- _Available data_:
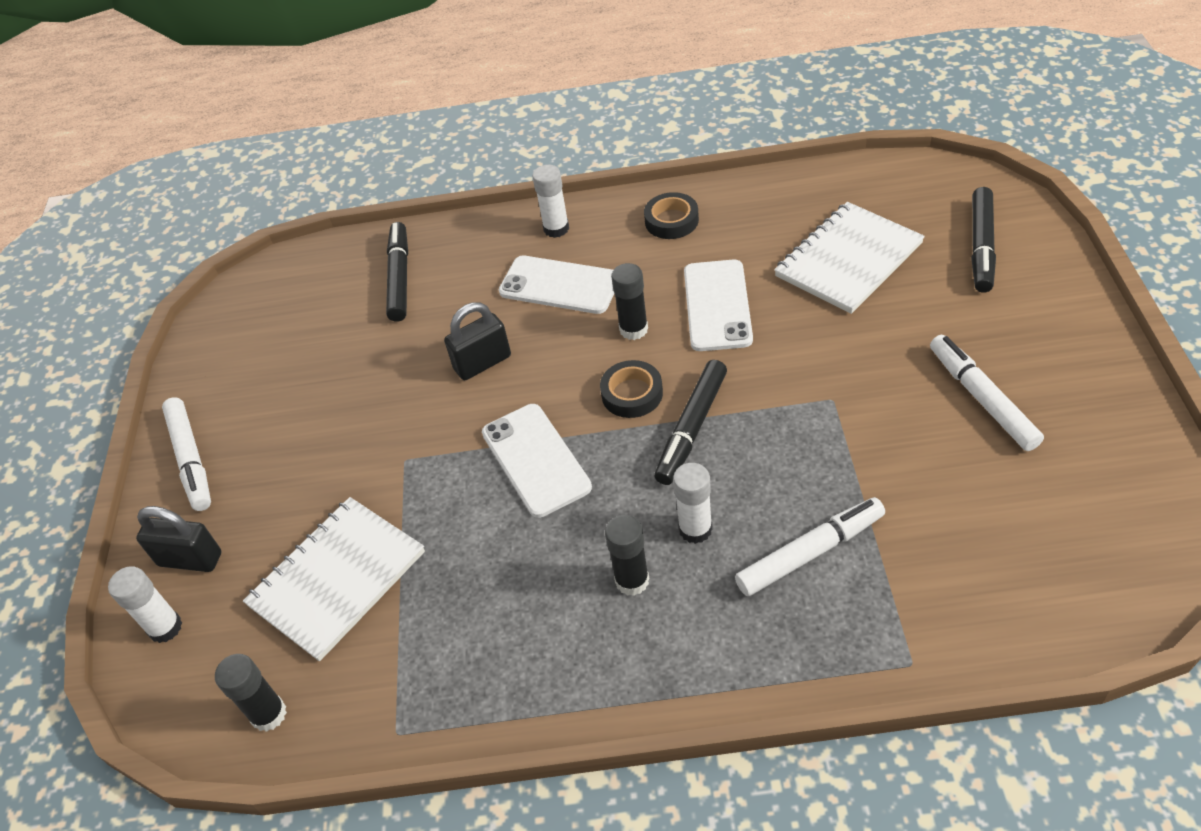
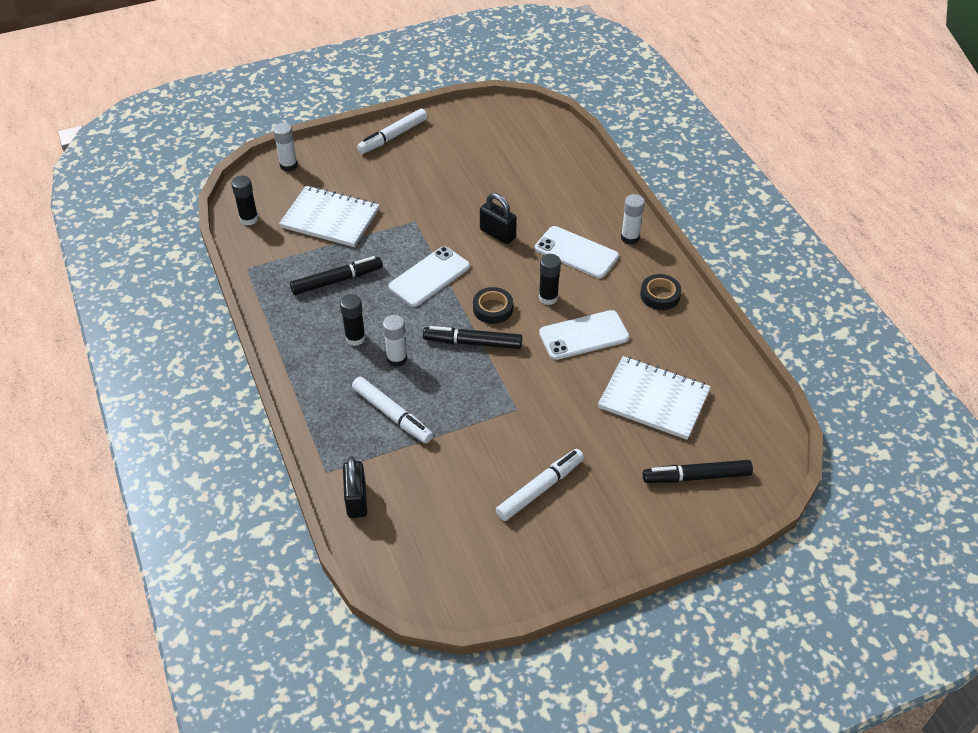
camera: 65 degrees right, 0 degrees up
(190, 559) = (330, 160): black padlock -> black padlock (356, 500)
(400, 278) = (557, 176): black marker -> black marker (337, 280)
(559, 285) = (576, 252): white phone -> white phone turned 60 degrees counterclockwise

- _Task to complete_: Go back to the data above and please quote exactly, and only, the lines from the line with "(400, 278) = (557, 176): black" through its last line.

- _Your solution_:
(400, 278) = (557, 176): black marker -> black marker (337, 280)
(559, 285) = (576, 252): white phone -> white phone turned 60 degrees counterclockwise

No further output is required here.